[Assignment] Search the data for the word "none" and copy every line that contains it.

--------------------------------

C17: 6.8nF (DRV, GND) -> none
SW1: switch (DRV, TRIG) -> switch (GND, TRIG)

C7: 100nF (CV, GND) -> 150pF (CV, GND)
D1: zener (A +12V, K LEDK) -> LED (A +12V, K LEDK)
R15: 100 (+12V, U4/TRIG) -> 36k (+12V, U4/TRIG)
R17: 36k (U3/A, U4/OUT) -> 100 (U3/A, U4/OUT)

--------------------------------

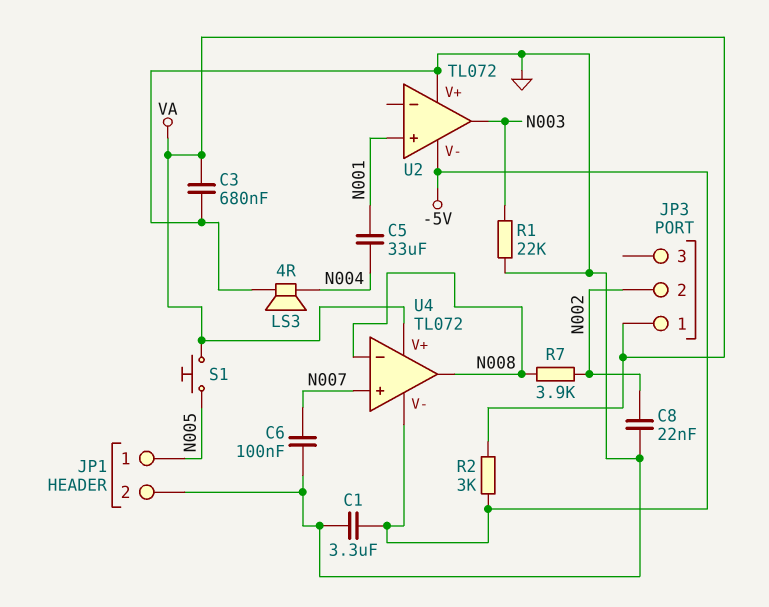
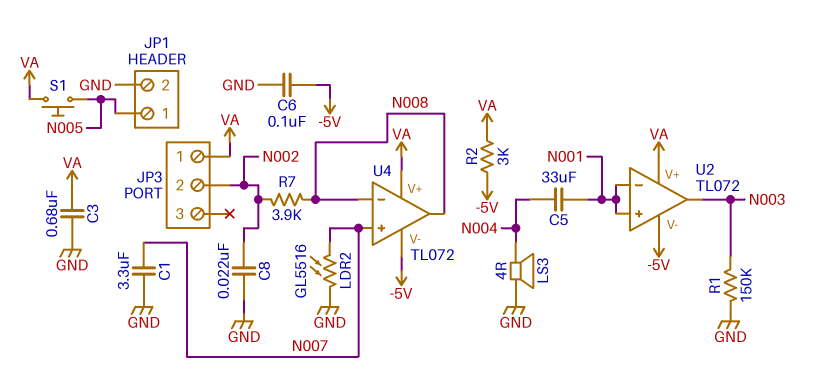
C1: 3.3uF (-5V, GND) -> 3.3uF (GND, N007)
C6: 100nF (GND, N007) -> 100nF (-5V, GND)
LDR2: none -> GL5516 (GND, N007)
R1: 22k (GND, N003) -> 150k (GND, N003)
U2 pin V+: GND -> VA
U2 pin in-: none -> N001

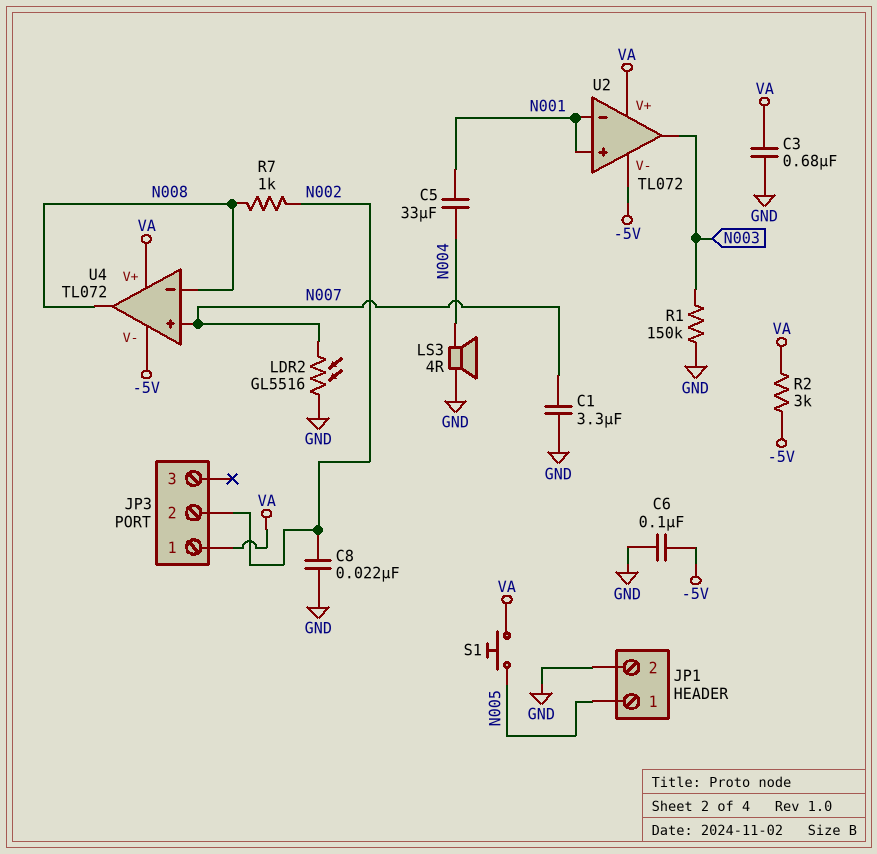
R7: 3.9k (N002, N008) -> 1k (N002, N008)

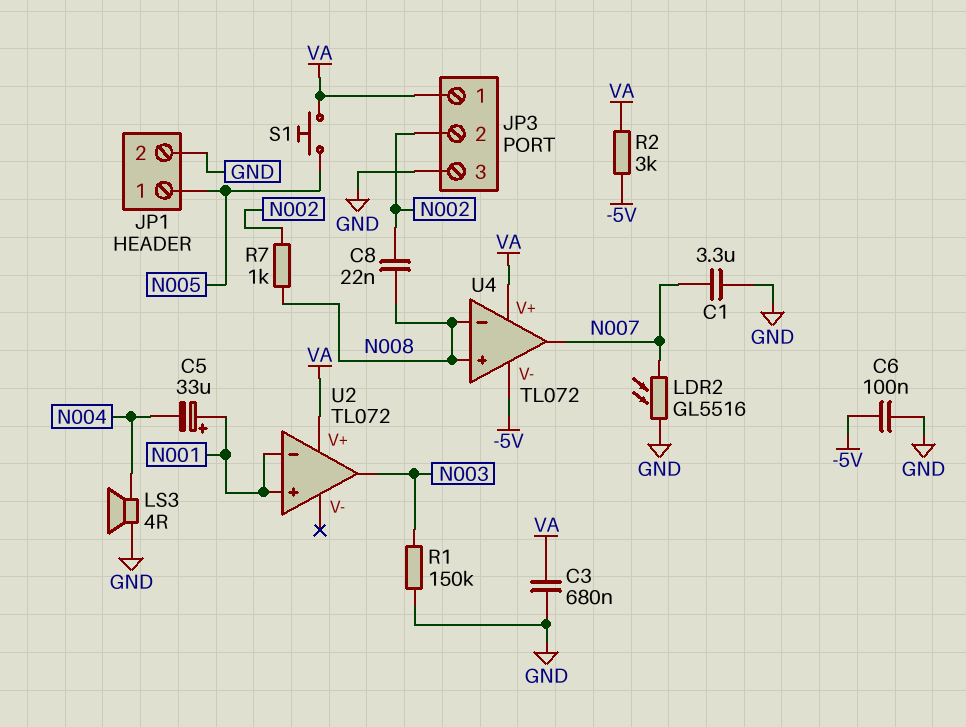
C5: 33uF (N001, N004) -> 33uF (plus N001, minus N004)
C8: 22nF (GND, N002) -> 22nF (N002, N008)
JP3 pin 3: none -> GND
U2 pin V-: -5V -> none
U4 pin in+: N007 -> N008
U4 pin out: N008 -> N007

--------------------------------

[Finished exercise]
C17: 6.8nF (DRV, GND) -> none
LDR2: none -> GL5516 (GND, N007)
U2 pin in-: none -> N001
JP3 pin 3: none -> GND
U2 pin V-: -5V -> none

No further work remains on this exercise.